*The task*:
Go through the records line by line. Report how many lines contain "LOAD", with nothing else.

[Itemized modification records]
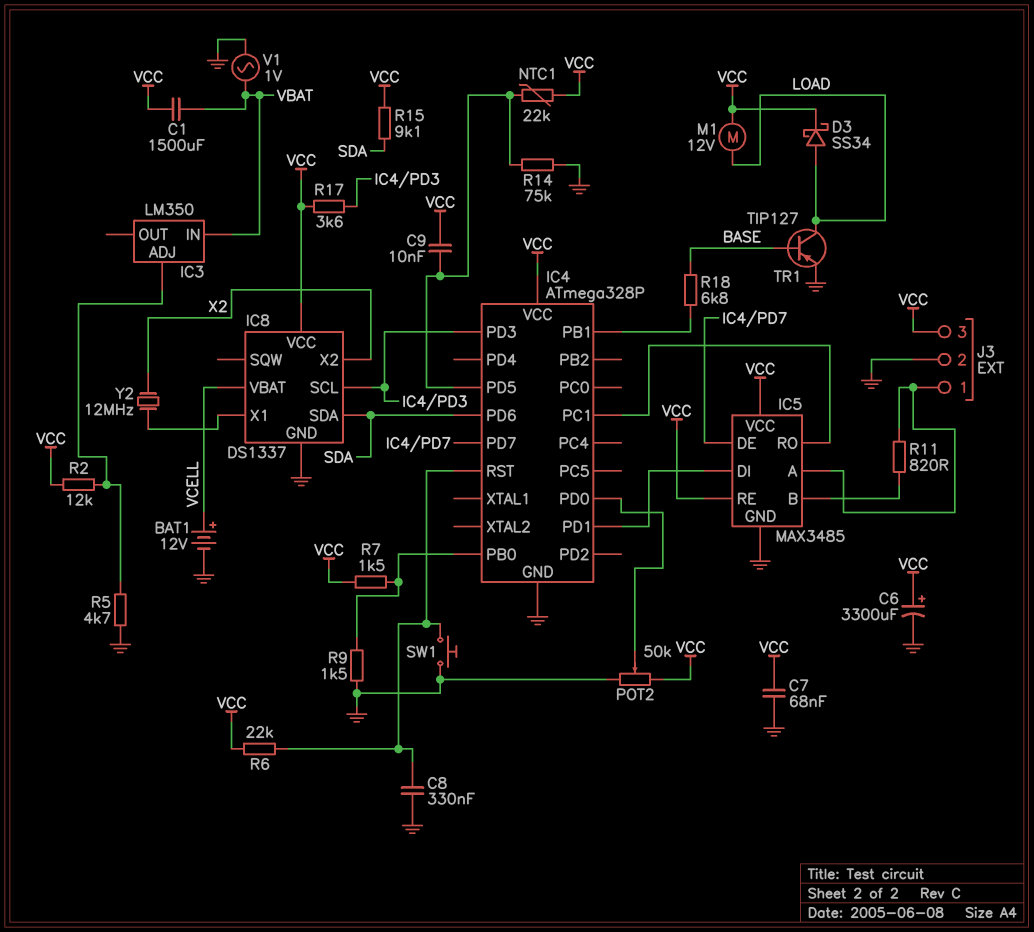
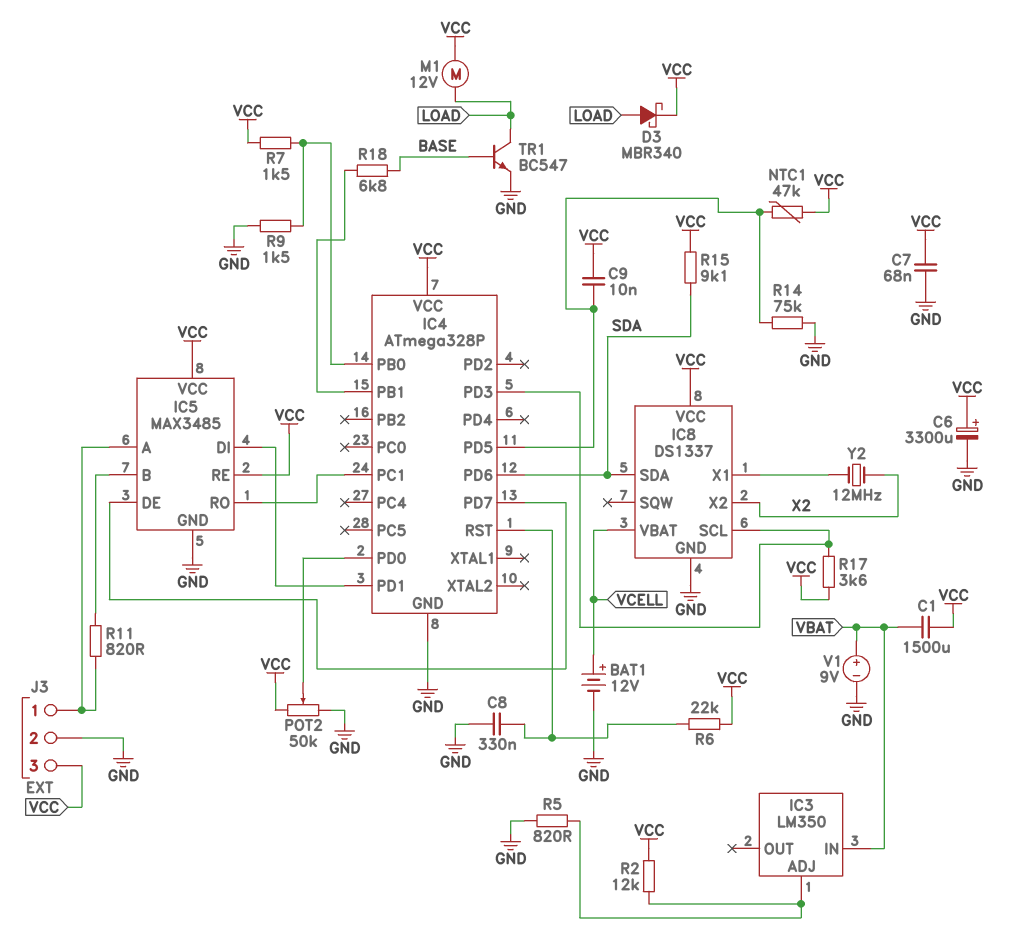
D3: schottky SS34 (A LOAD, K VCC) -> schottky MBR340 (A LOAD, K VCC)
NTC1: 22k (IC4/PD5, VCC) -> 47k (IC4/PD5, VCC)
R5: 4.7k (GND, IC3/ADJ) -> 820 (GND, IC3/ADJ)
SW1: button (GND, IC4/RST) -> none
TR1: PNP TIP127 (B BASE, C LOAD, E GND) -> NPN BC547 (B BASE, C LOAD, E GND)
V1: AC 1V (GND, VBAT) -> 9V (plus VBAT, minus GND)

*Task output*:
2